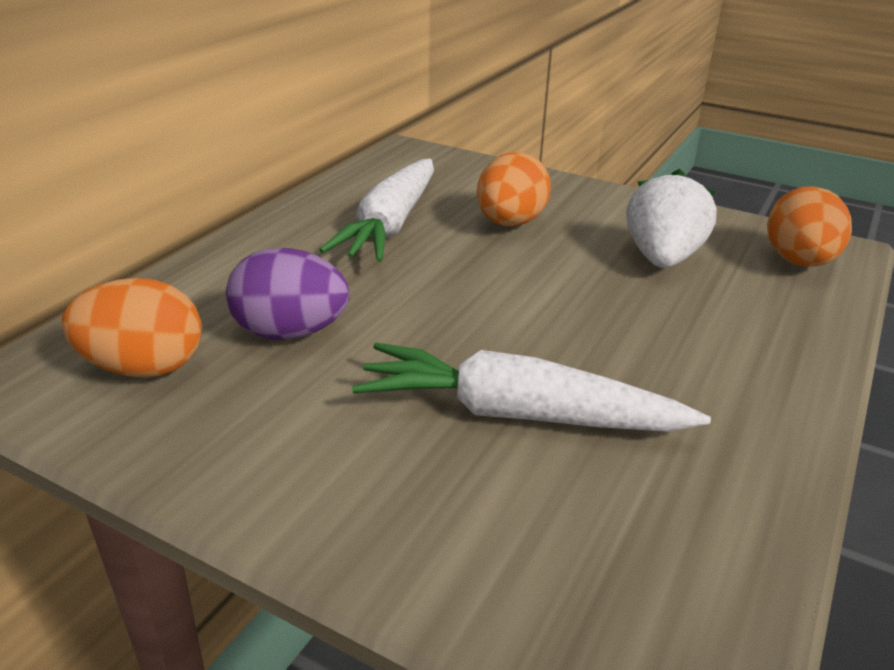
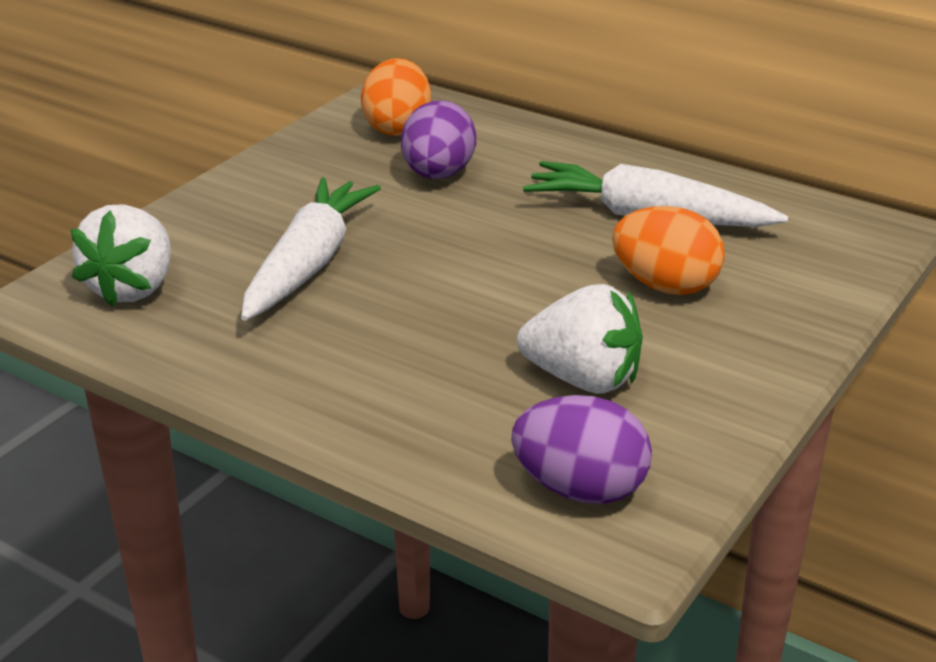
camera: 95 degrees right, 0 degrees up
(627, 578) = (133, 288): none -> white strawberry
(798, 262) = (580, 489): orange egg -> purple egg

+ + + + +

## REQUIREMENT
Without the pictures, give every line of the data again, exactly as written.

## ANSWER AREA
camera: 95 degrees right, 0 degrees up
(627, 578) = (133, 288): none -> white strawberry
(798, 262) = (580, 489): orange egg -> purple egg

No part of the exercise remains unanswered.